→ **EXCERPTED RECORDS**
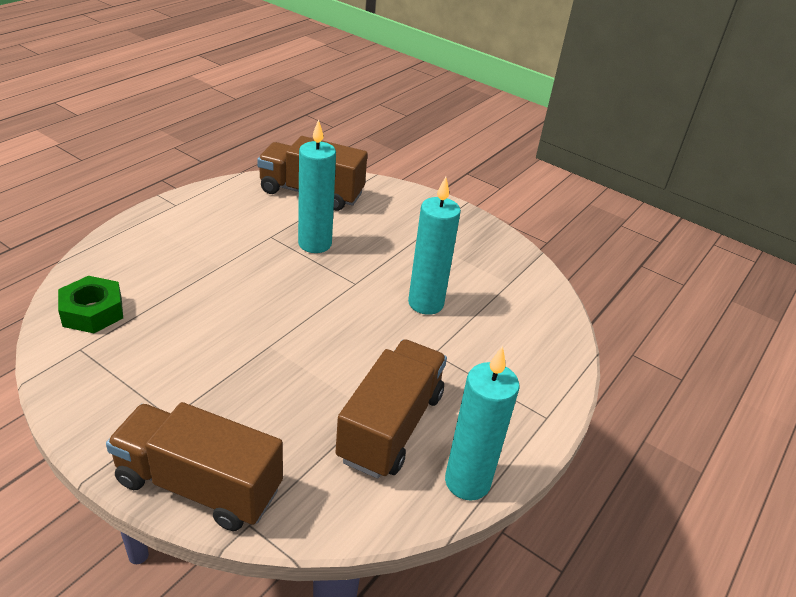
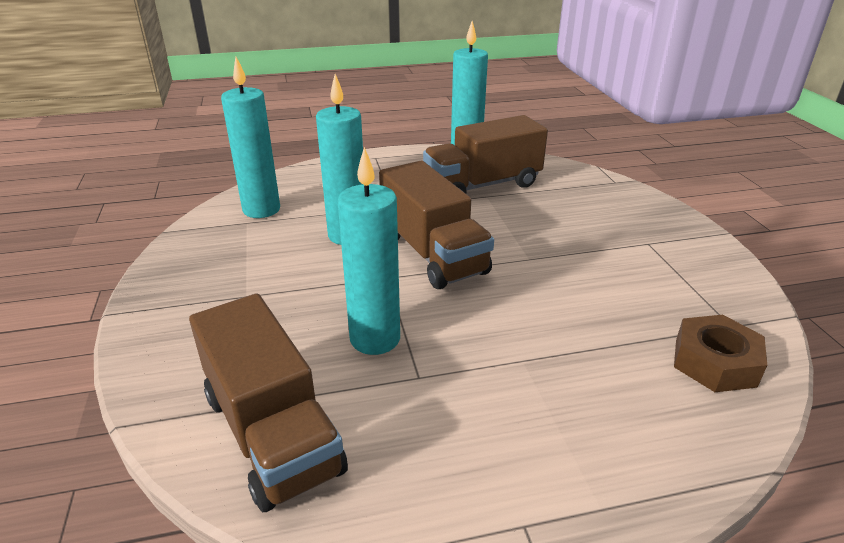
camera: 135 degrees left, 5 degrees down
(92, 312) = (714, 362): green nut -> brown nut
(199, 485) = (641, 204): brown truck -> brown truck (433, 254)
(520, 297) = (261, 210): none -> turquoise candle

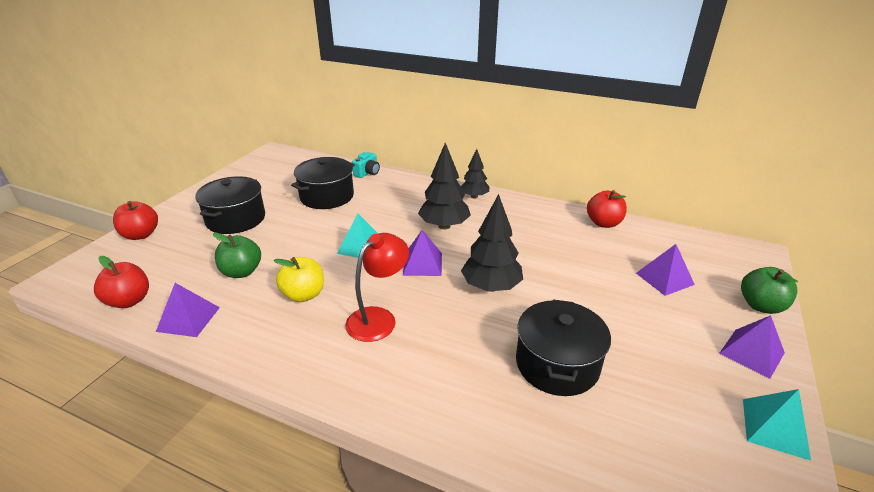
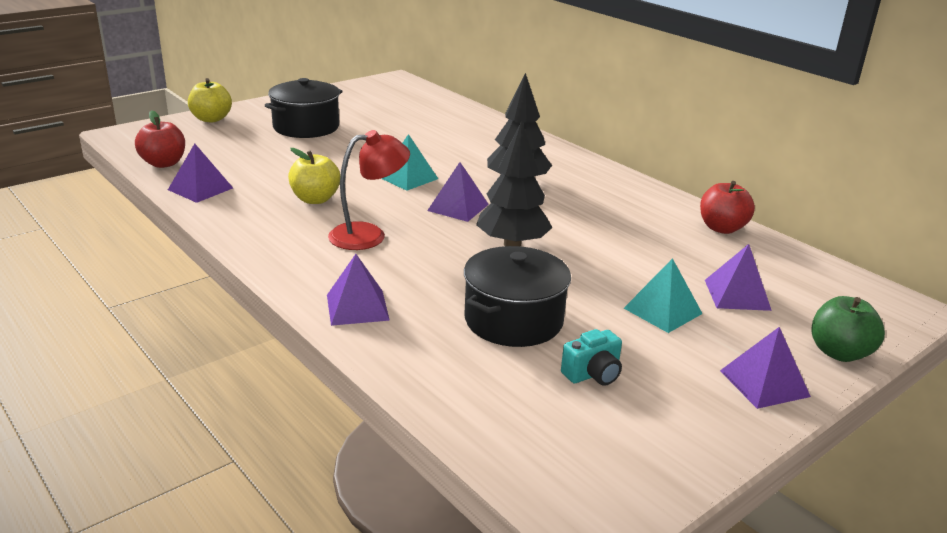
camera: 25 degrees right, 5 degrees down
(141, 235) = (211, 119): red apple -> yellow apple
(242, 272) = (275, 168): green apple -> none
(327, 196) = (414, 129): black pot -> none
(367, 173) = (480, 119): turquoise camera -> turquoise camera (593, 374)
(434, 404) = (357, 307): none -> purple pyramid
(474, 196) = (583, 166): black tree -> none
(775, 428) = (705, 442): turquoise pyramid -> turquoise pyramid (662, 311)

→ **REQUIRED ACTION**
Exactly how many lines of the listing above contain the string "none"? Give no more than the number.

→ **RESULT OF THIS EXERCISE**
5